## [YOUR INSTRUCTIONS]
Images excepted, the data below must be repeated exactly.

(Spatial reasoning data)
○ ○ ○ ○ ○
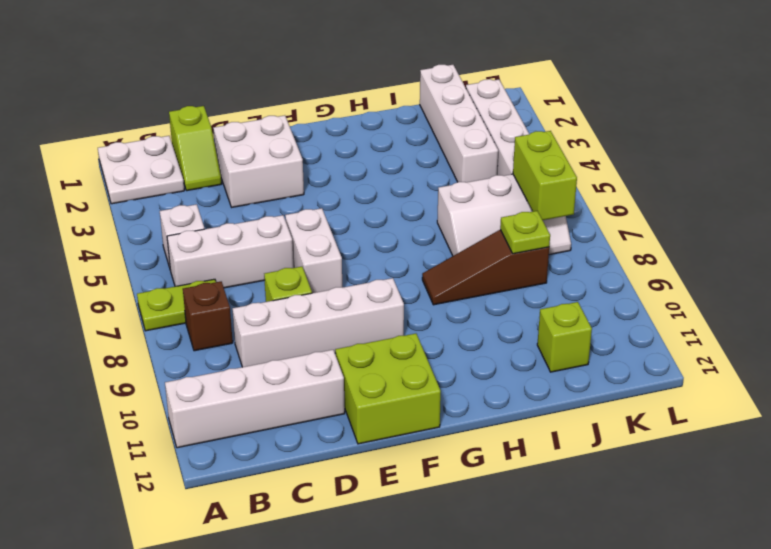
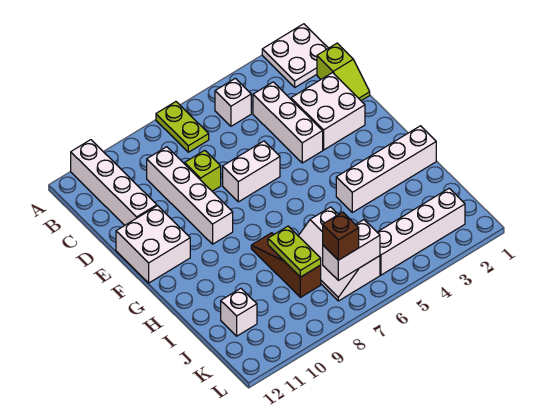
white brick B6:D6 level 1 -> white brick C4:E4 level 1
brown brick B8 level 1 -> brown brick K7 level 3
lime slope C1:C2 level 1 top 1 -> lime slope C1:D1 level 1 top C
lime brick E11:F12 level 1 -> white brick E11:F12 level 1
white brick J1:J4 level 1 -> white brick H1:H4 level 1
lime plate J8 level 2 -> lime plate I8:J8 level 2
lime brick J11 level 1 -> white brick J11 level 1
lime brick K6:K7 level 2 -> white brick K6:K7 level 2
○ ○ ○ ○ ○
## [ANSWER SECTION]
white brick B6:D6 level 1 -> white brick C4:E4 level 1
brown brick B8 level 1 -> brown brick K7 level 3
lime slope C1:C2 level 1 top 1 -> lime slope C1:D1 level 1 top C
lime brick E11:F12 level 1 -> white brick E11:F12 level 1
white brick J1:J4 level 1 -> white brick H1:H4 level 1
lime plate J8 level 2 -> lime plate I8:J8 level 2
lime brick J11 level 1 -> white brick J11 level 1
lime brick K6:K7 level 2 -> white brick K6:K7 level 2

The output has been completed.